→ **Requirement**
Go over the entries and report the lines where the word "round" occurs.

→ **Raw data**
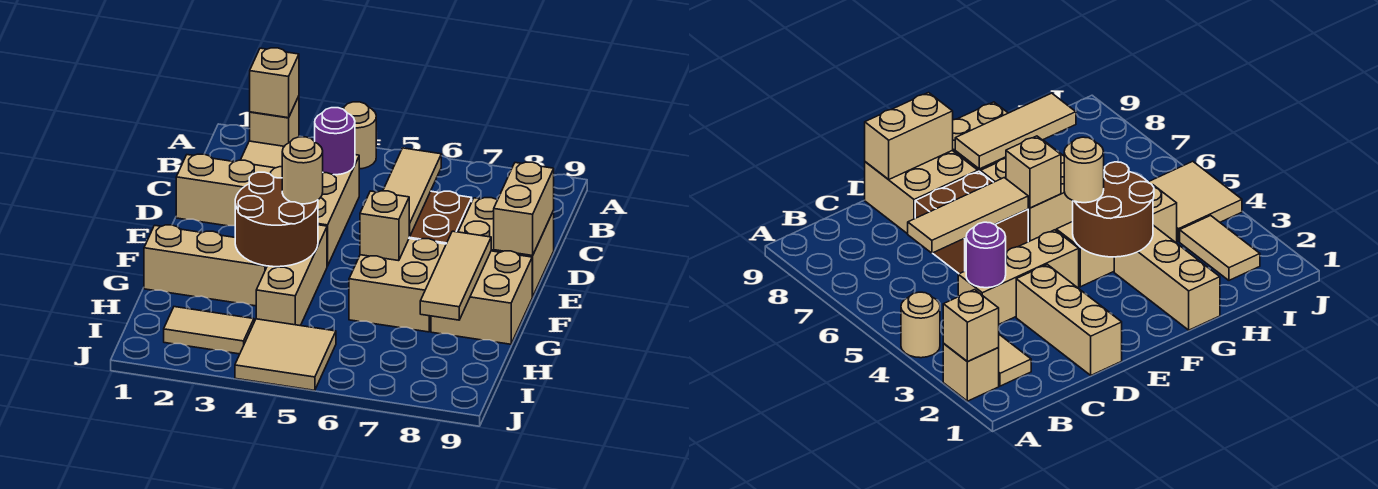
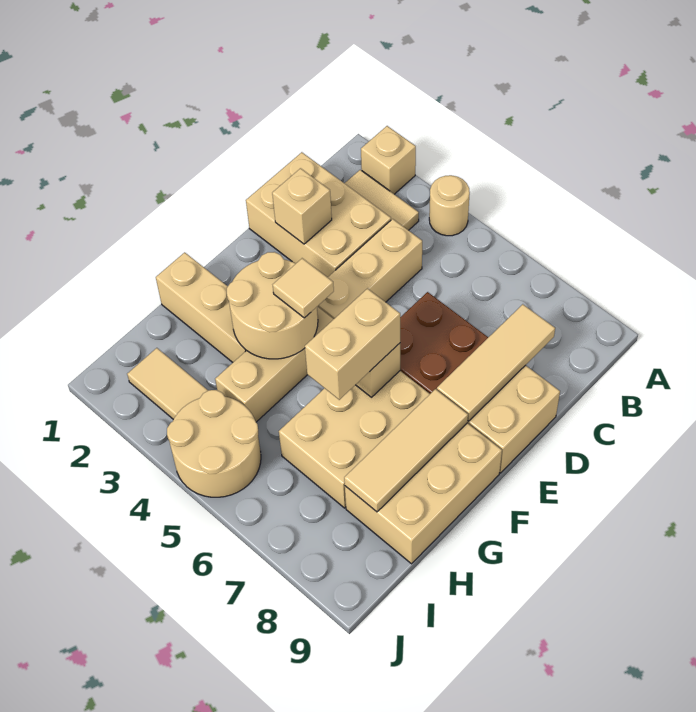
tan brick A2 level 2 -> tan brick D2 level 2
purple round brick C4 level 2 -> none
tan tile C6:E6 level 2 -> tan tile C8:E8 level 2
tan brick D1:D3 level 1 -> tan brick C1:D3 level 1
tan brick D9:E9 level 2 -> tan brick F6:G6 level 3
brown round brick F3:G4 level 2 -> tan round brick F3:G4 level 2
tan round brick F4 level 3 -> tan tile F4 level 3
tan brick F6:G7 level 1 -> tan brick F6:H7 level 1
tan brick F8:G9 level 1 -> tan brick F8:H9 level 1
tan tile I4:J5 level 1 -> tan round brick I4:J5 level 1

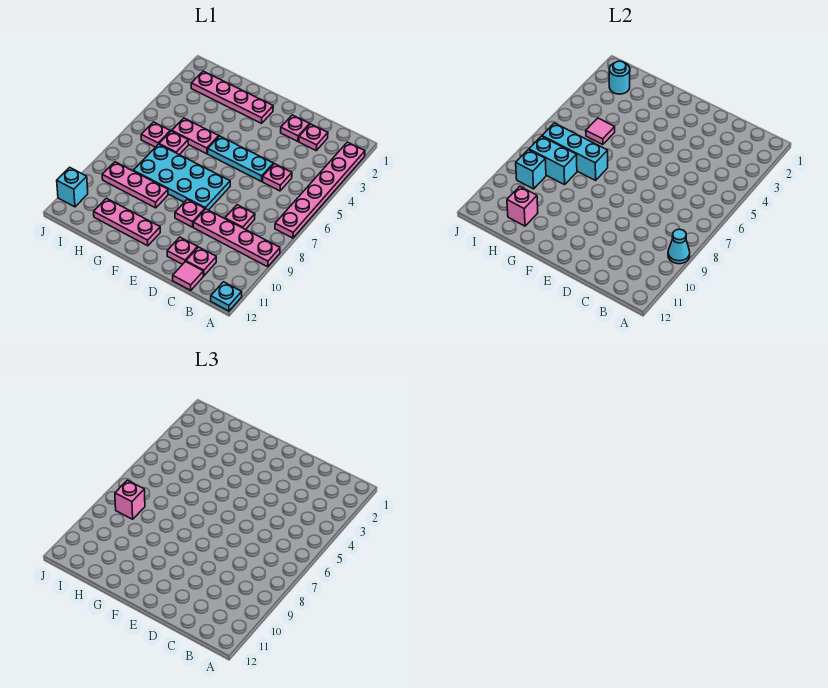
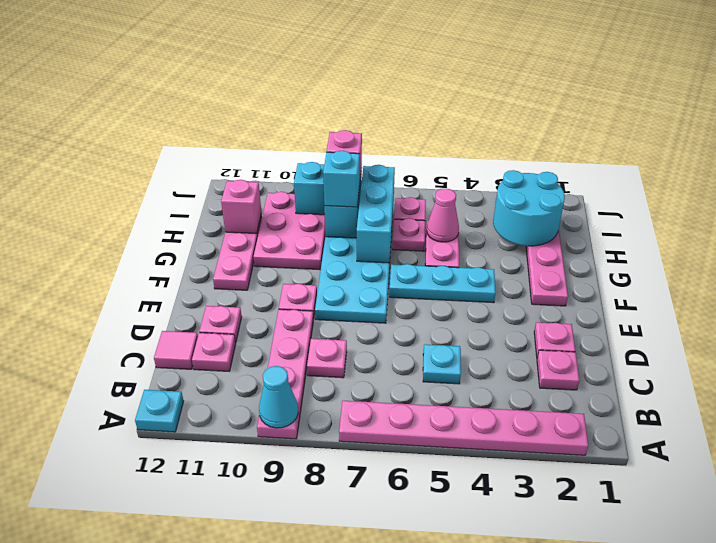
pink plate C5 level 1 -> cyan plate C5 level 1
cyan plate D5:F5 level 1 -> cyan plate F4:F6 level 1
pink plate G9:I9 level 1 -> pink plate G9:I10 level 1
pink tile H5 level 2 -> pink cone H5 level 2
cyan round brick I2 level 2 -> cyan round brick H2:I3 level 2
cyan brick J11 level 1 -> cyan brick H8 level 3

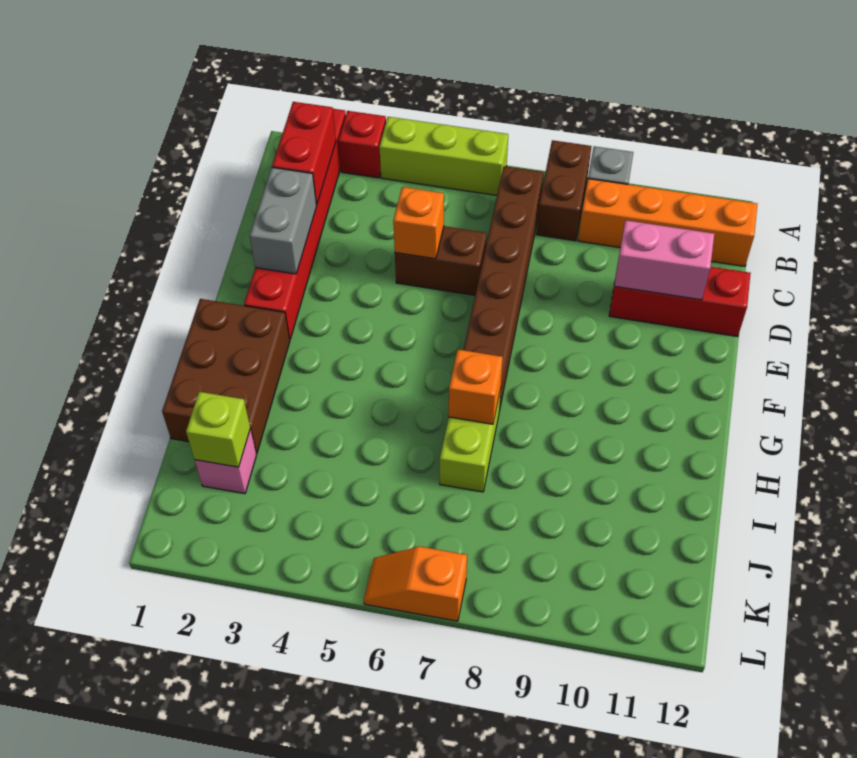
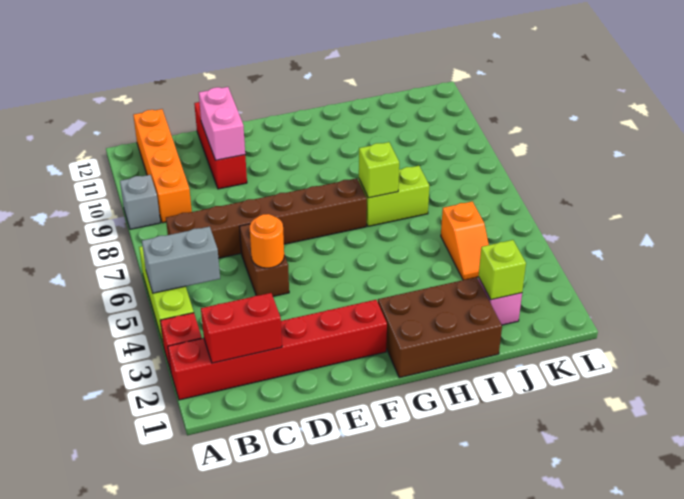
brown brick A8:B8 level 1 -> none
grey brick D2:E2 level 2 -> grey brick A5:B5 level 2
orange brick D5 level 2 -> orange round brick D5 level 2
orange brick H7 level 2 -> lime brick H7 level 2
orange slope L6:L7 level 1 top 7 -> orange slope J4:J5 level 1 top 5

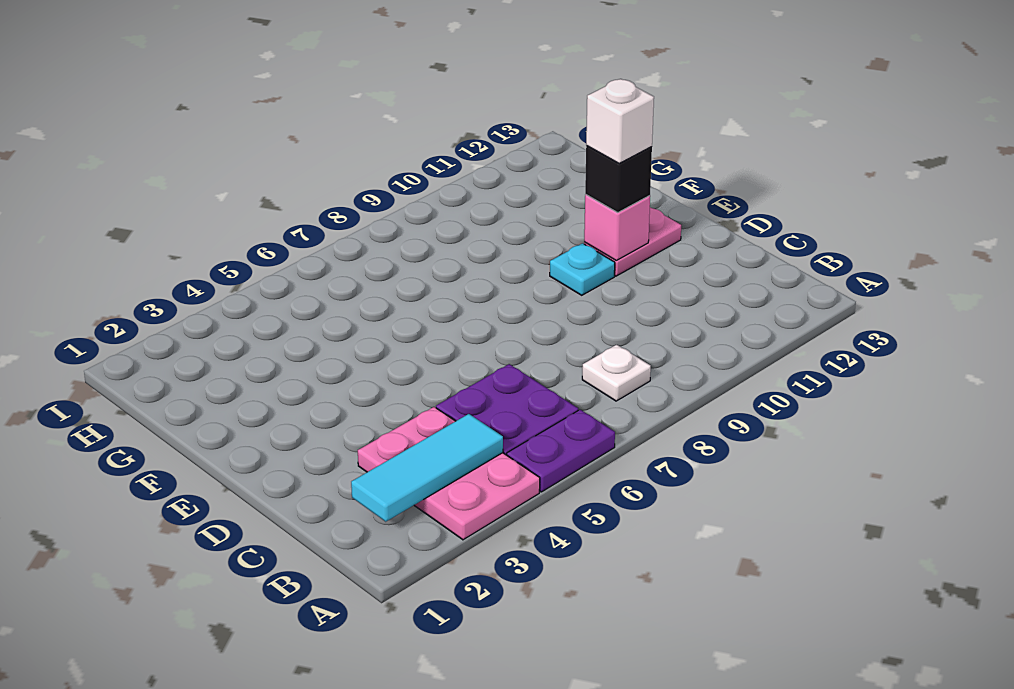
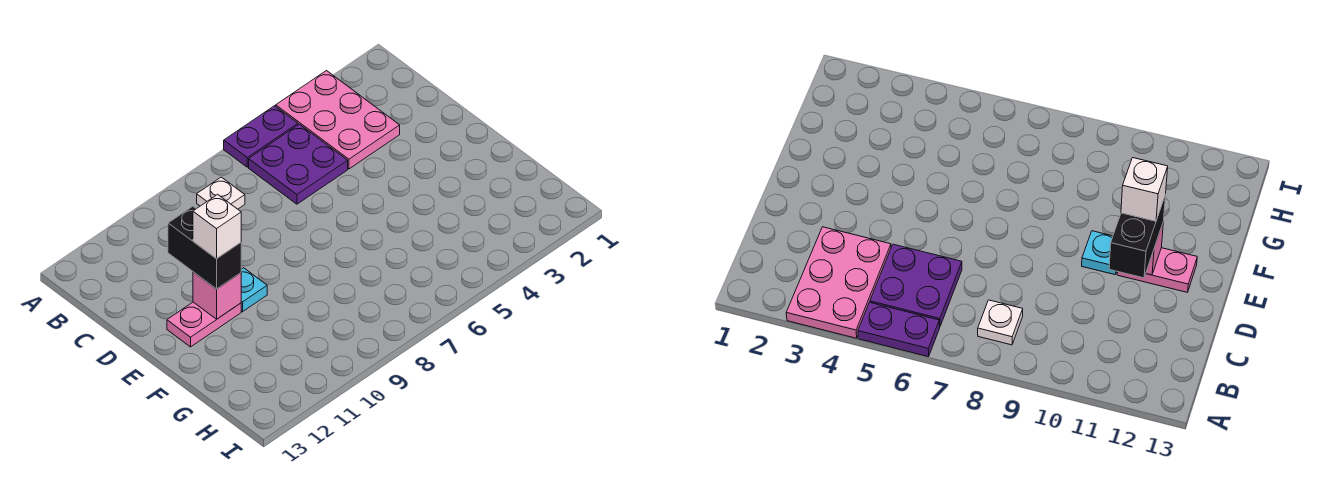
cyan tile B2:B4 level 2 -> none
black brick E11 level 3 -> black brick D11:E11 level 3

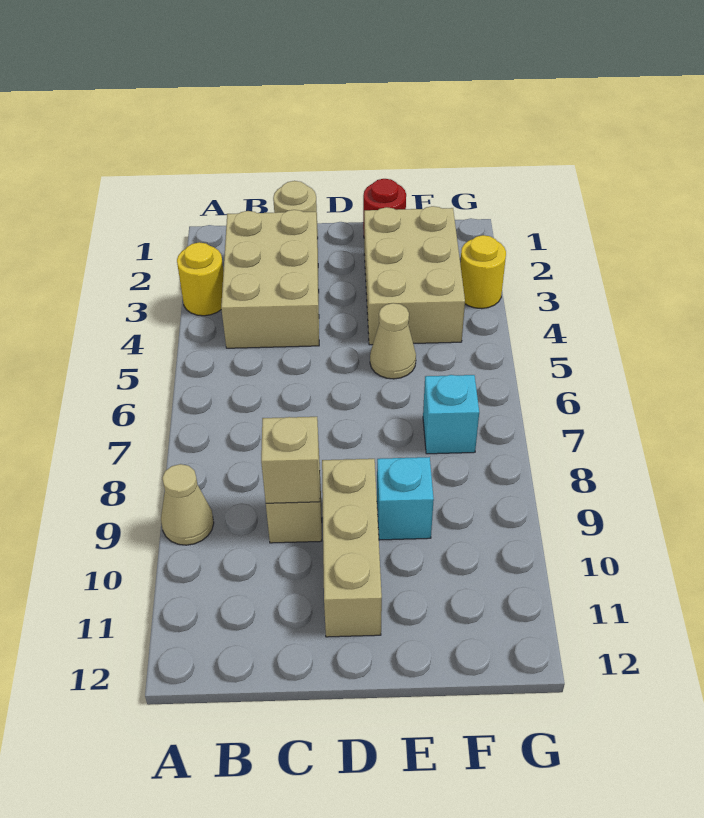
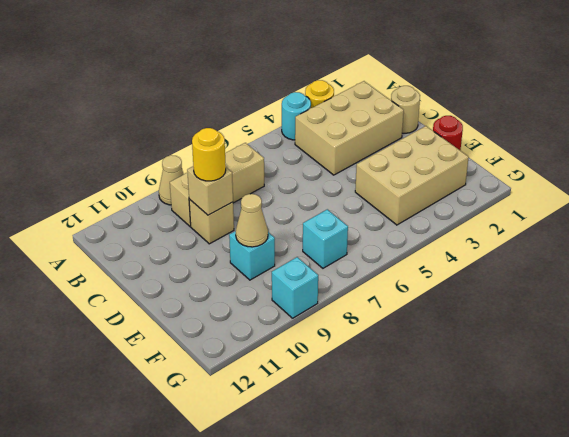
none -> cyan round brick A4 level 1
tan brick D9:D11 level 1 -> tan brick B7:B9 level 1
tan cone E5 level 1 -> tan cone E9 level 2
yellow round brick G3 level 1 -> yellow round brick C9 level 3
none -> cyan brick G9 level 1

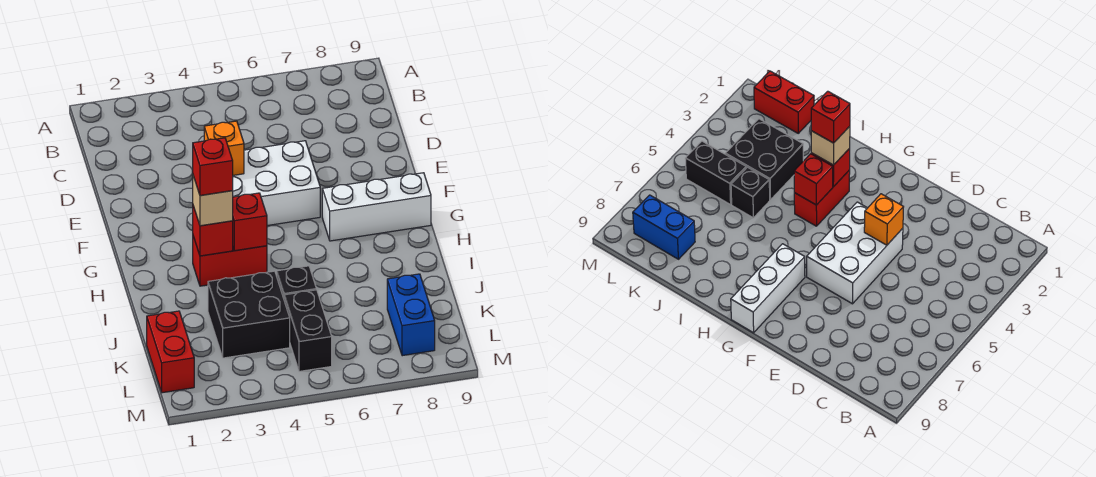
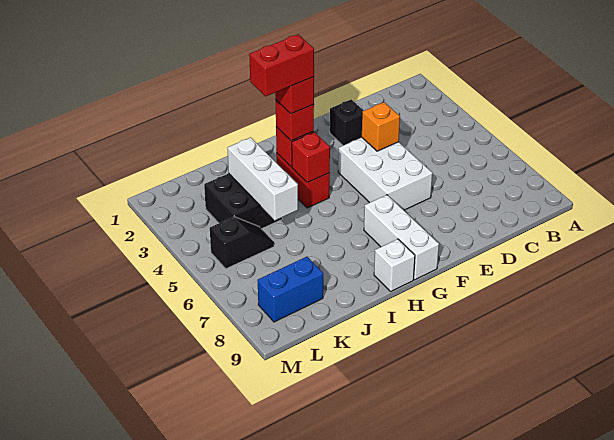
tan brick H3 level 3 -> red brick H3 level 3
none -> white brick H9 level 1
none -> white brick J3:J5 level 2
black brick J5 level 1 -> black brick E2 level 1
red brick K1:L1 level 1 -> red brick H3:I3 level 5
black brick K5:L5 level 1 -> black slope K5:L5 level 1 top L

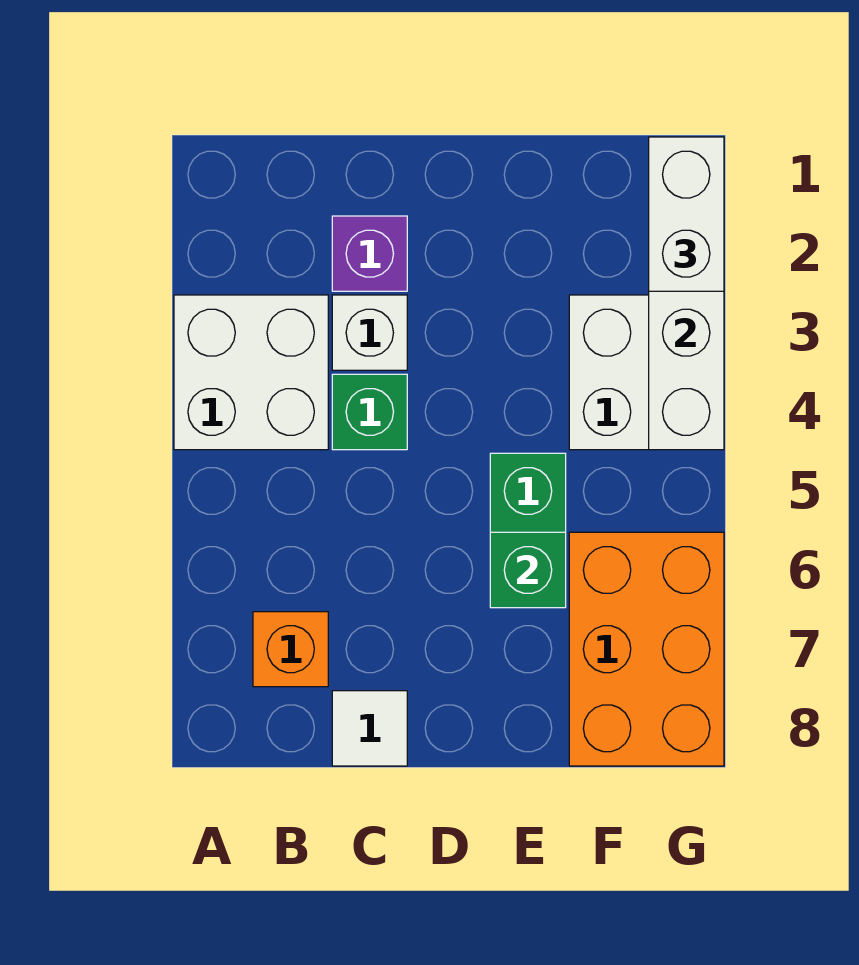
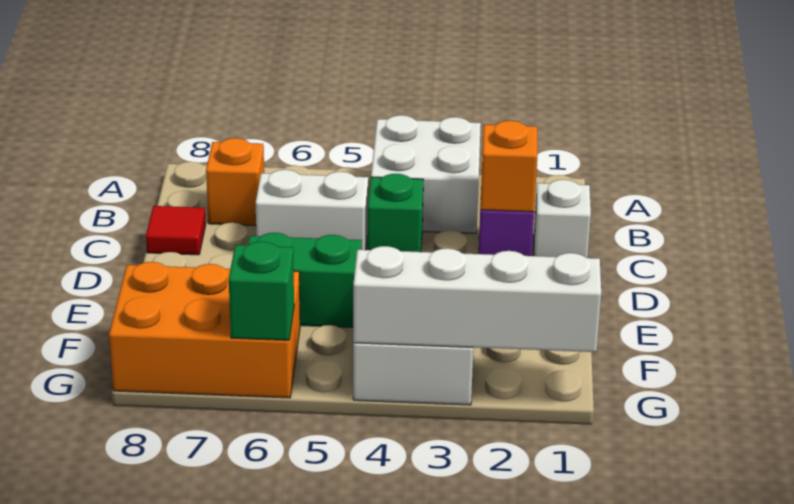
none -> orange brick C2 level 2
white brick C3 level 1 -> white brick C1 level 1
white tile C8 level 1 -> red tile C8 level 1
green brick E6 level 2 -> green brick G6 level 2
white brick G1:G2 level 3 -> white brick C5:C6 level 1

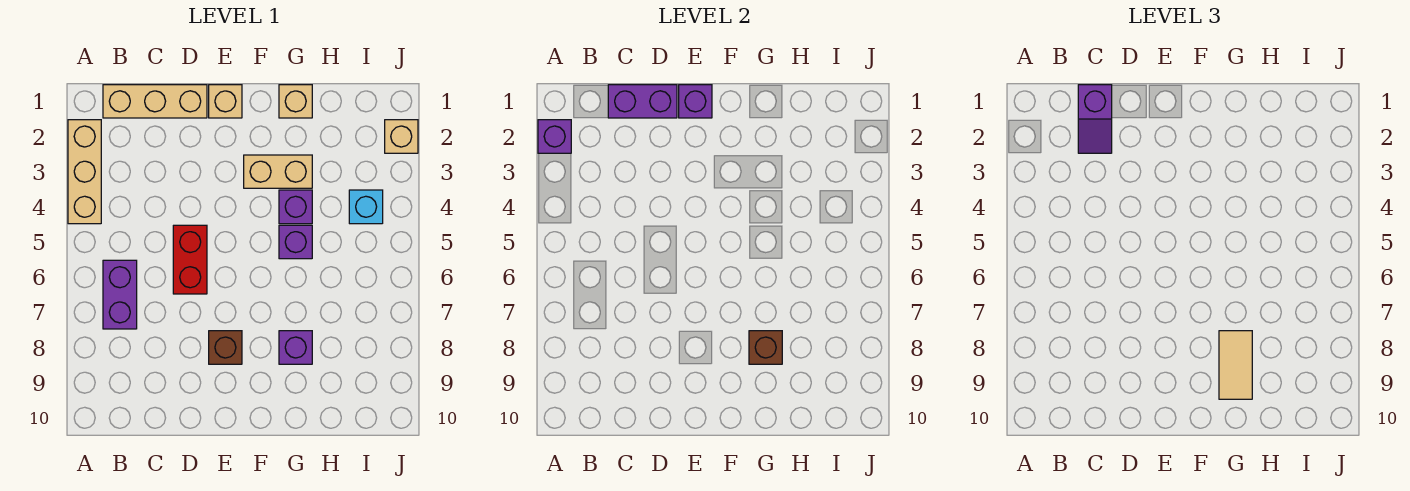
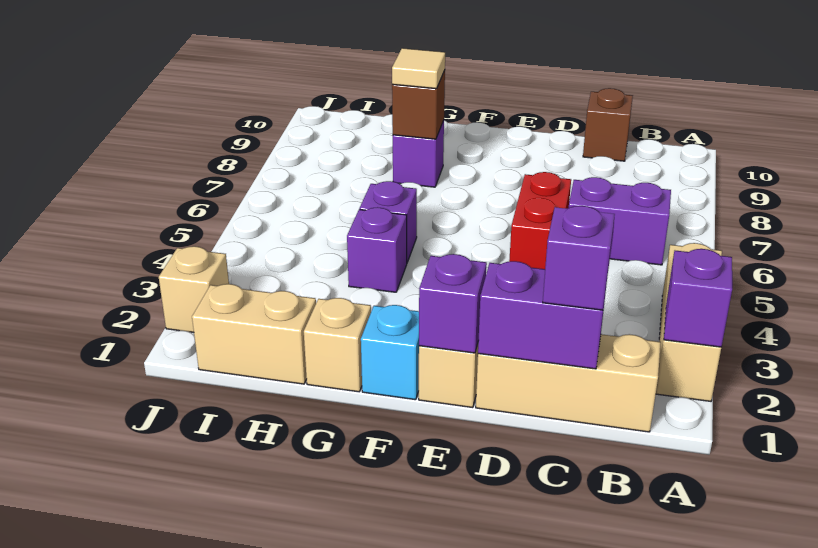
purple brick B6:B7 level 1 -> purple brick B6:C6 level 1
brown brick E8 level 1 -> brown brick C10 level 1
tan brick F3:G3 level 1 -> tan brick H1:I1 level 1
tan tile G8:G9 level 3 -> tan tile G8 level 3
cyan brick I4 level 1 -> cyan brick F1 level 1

→ **Task result**
purple round brick C4 level 2 -> none
brown round brick F3:G4 level 2 -> tan round brick F3:G4 level 2
tan round brick F4 level 3 -> tan tile F4 level 3
tan tile I4:J5 level 1 -> tan round brick I4:J5 level 1
cyan round brick I2 level 2 -> cyan round brick H2:I3 level 2
orange brick D5 level 2 -> orange round brick D5 level 2
none -> cyan round brick A4 level 1
yellow round brick G3 level 1 -> yellow round brick C9 level 3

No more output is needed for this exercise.